* Assignment
Reproduce the lines from the one holding "R6: 1.3 (+5V, VLOAD) -> 1.2 (+5V, VLOAD)" to the end of the entries. Include both ends and change nothing.

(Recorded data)

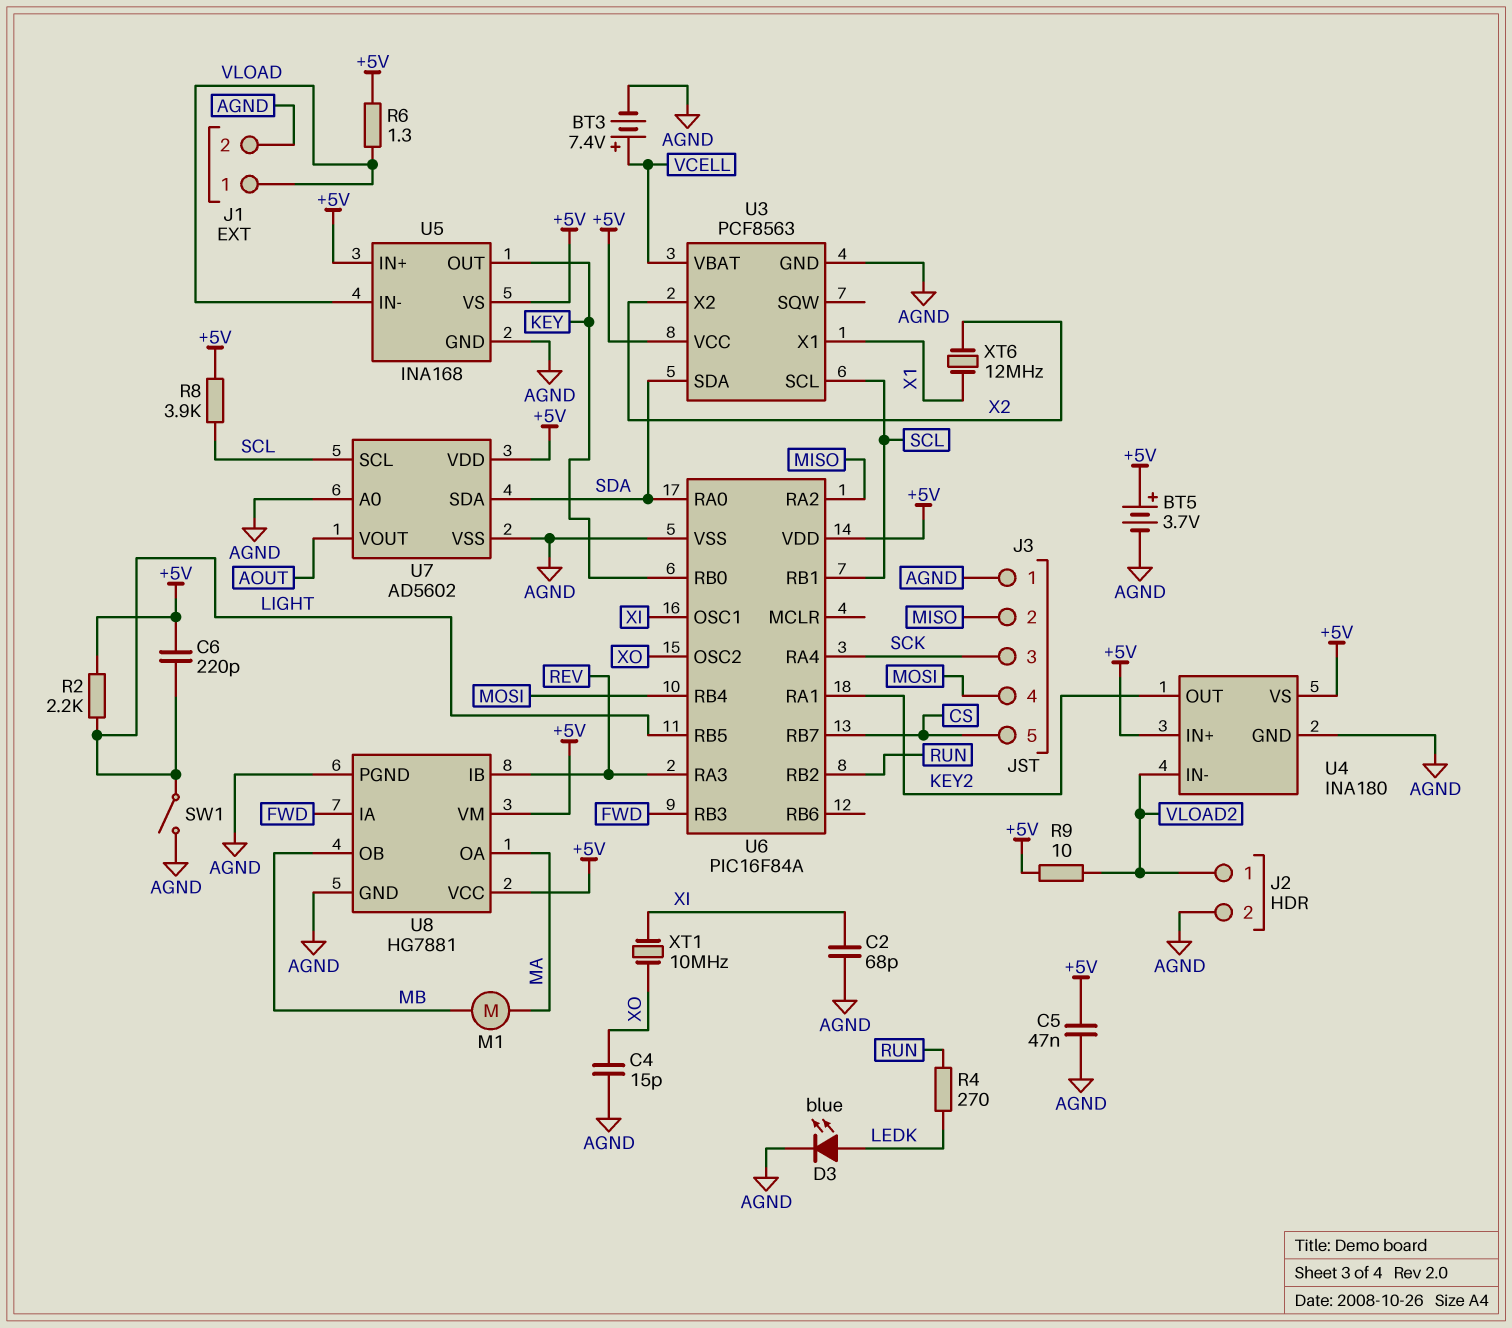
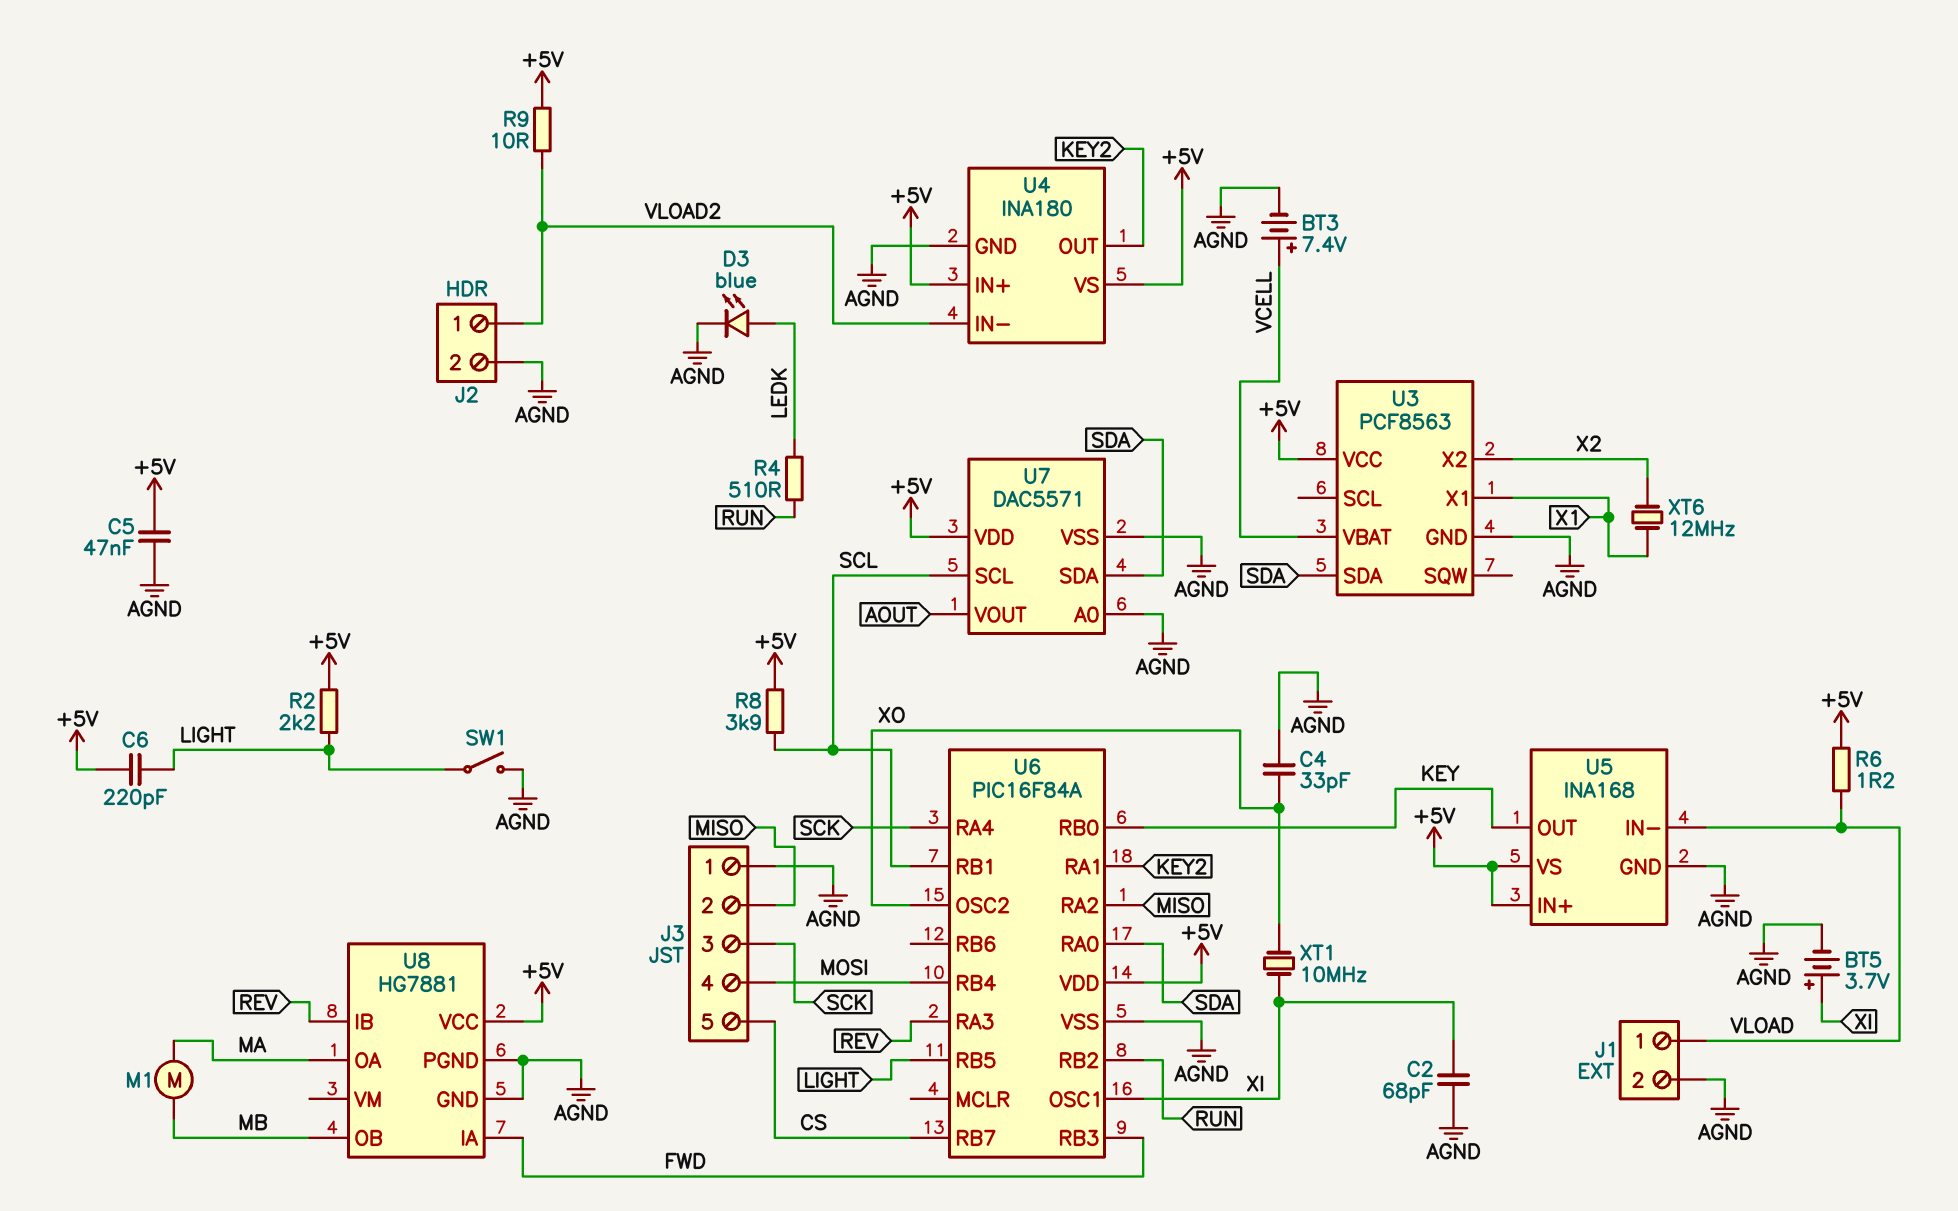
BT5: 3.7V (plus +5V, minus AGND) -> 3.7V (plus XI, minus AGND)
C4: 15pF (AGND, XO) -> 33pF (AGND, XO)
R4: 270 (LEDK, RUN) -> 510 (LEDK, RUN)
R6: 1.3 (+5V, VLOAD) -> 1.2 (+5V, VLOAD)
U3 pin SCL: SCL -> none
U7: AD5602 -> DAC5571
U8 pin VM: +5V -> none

* Result for this exercise
R6: 1.3 (+5V, VLOAD) -> 1.2 (+5V, VLOAD)
U3 pin SCL: SCL -> none
U7: AD5602 -> DAC5571
U8 pin VM: +5V -> none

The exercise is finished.